[WHAT NEEDS TO BE DONE] Determine how many lines in the records include "none". Write the number and nothing more.

[DATA FOR THE TASK]
++++++

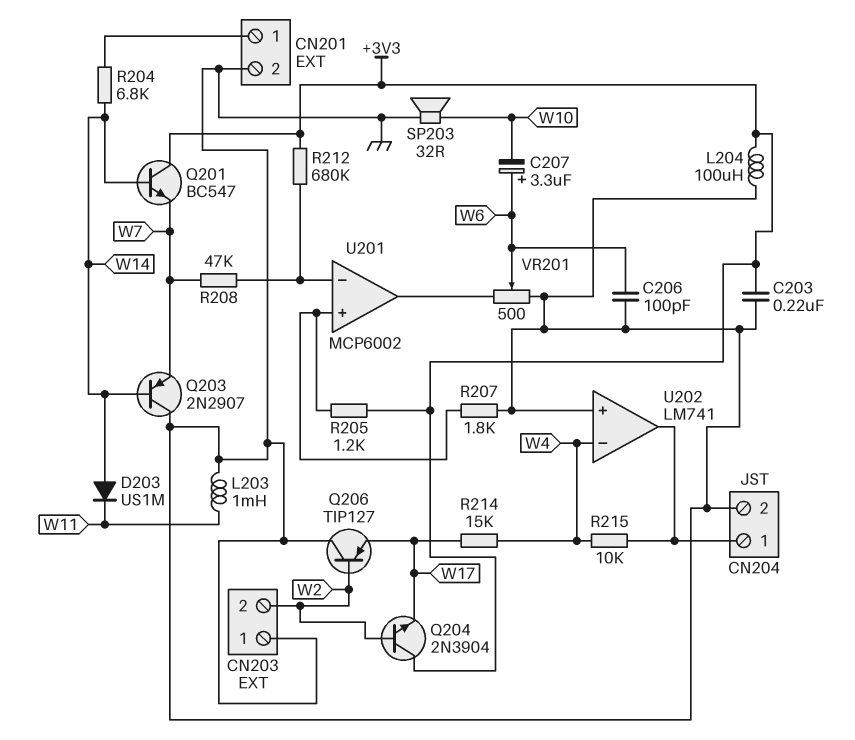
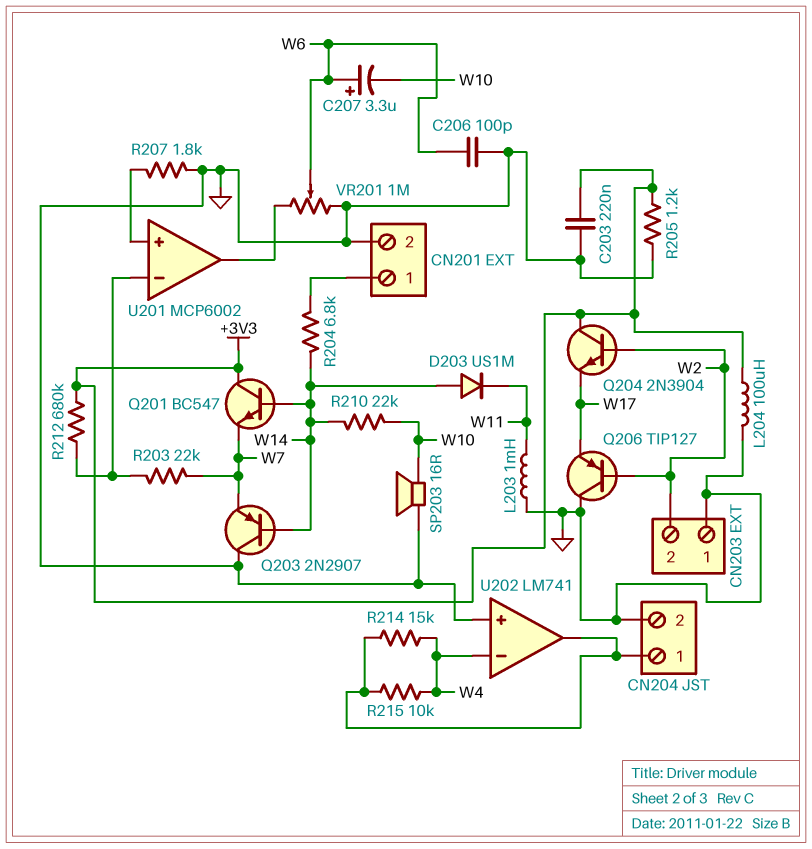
R203: none -> 22k (U201/in-, W7)
R205: 1.2k (+3V3, U201/in+) -> 1.2k (+3V3, GND)
R208: 47k (U201/in-, W7) -> none
R210: none -> 22k (W10, W14)
R214: 15k (W4, W17) -> 15k (CN204/1, W4)
SP203: speaker 32R (GND, W10) -> speaker 16R (GND, W10)
VR201: 500 (GND, U201/out, wiper W6) -> 1M (GND, U201/out, wiper W6)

++++++

[THE COMPLETED TASK] 3